** Stated exercise **
Copy the entries starting at the line containing "orange square: moved 1 px right" and ending at the line containing "pink ellipse: rotated 70 degrees clockwise", switching every "rotated" to "turned" and changing nothing else. Leave the pictures out of your answer.

** Record set **
- - - - -

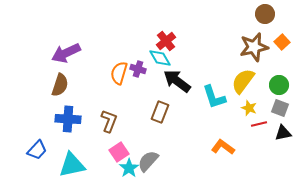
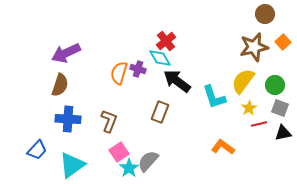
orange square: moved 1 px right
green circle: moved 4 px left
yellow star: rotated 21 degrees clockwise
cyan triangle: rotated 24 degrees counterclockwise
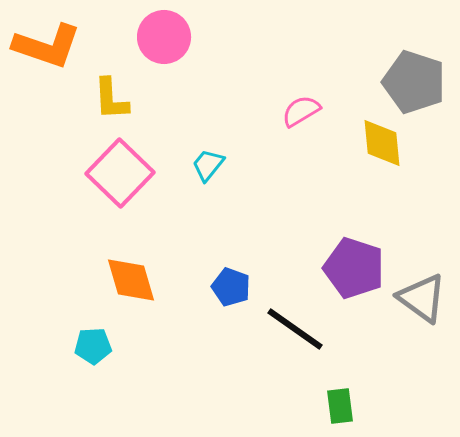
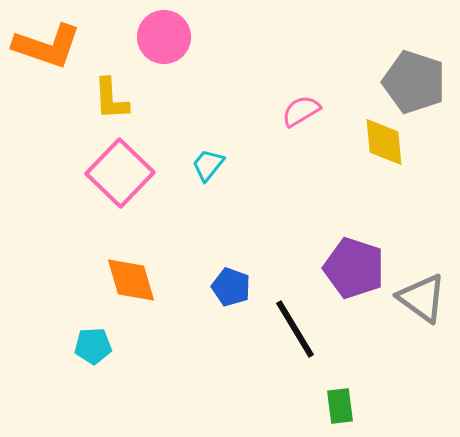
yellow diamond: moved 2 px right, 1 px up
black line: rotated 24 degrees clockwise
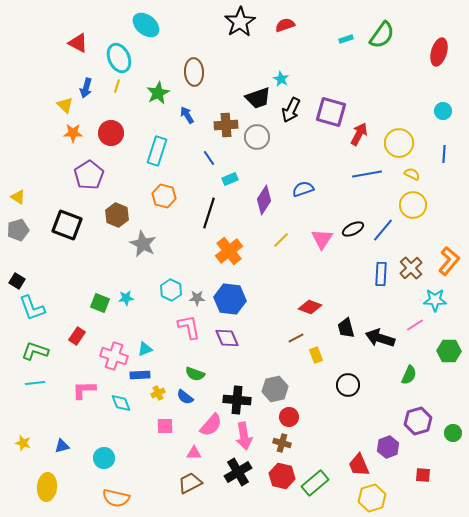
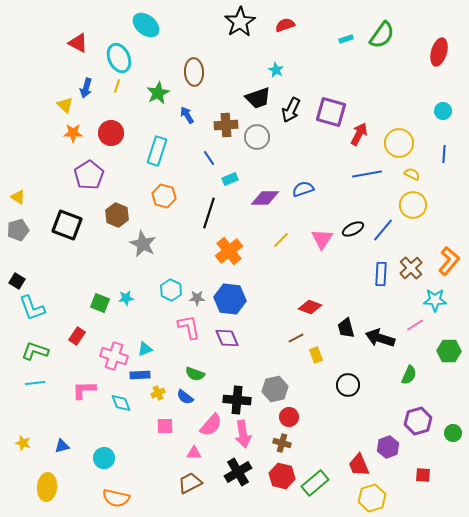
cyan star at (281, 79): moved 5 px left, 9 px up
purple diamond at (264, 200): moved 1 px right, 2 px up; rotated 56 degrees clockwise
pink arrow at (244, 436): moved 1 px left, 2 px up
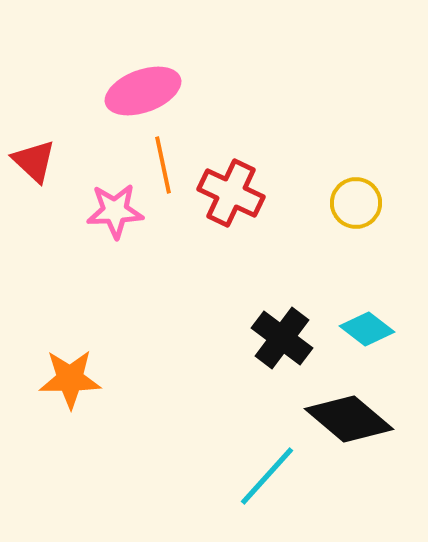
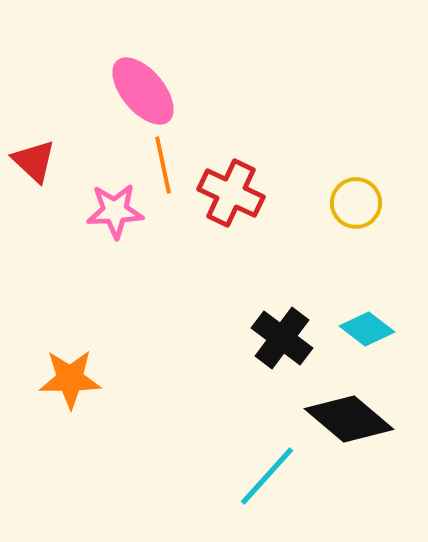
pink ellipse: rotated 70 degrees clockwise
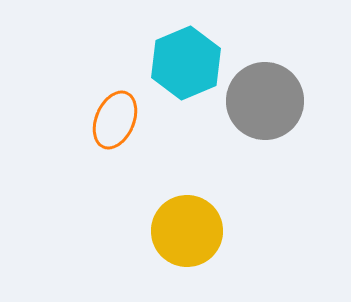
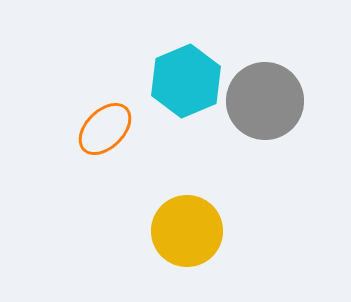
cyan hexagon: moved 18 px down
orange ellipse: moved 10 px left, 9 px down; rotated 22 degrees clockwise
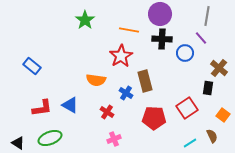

- - - - -

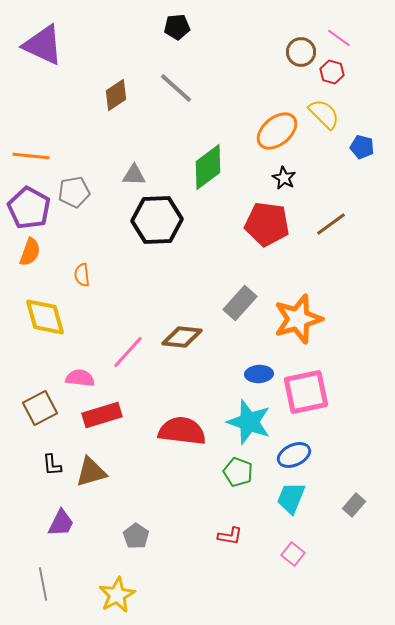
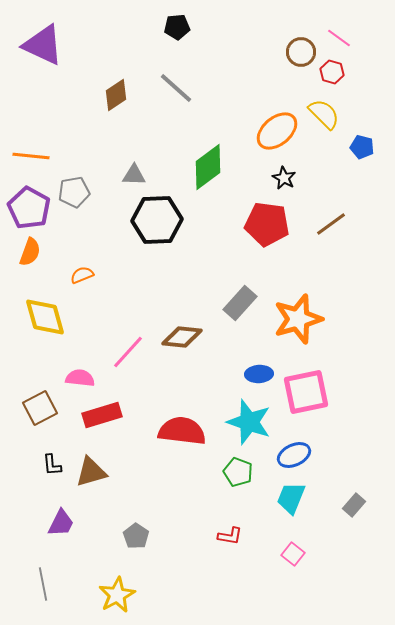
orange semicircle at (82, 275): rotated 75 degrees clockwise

- - - - -

** Result of this task **
orange square: moved 1 px right
green circle: moved 4 px left
yellow star: turned 21 degrees clockwise
cyan triangle: turned 24 degrees counterclockwise
yellow diamond: moved 2 px right, 1 px up
black line: turned 24 degrees clockwise
cyan star at (281, 79): moved 5 px left, 9 px up
purple diamond at (264, 200): moved 1 px right, 2 px up; turned 56 degrees clockwise
pink arrow at (244, 436): moved 1 px left, 2 px up
pink ellipse: turned 70 degrees clockwise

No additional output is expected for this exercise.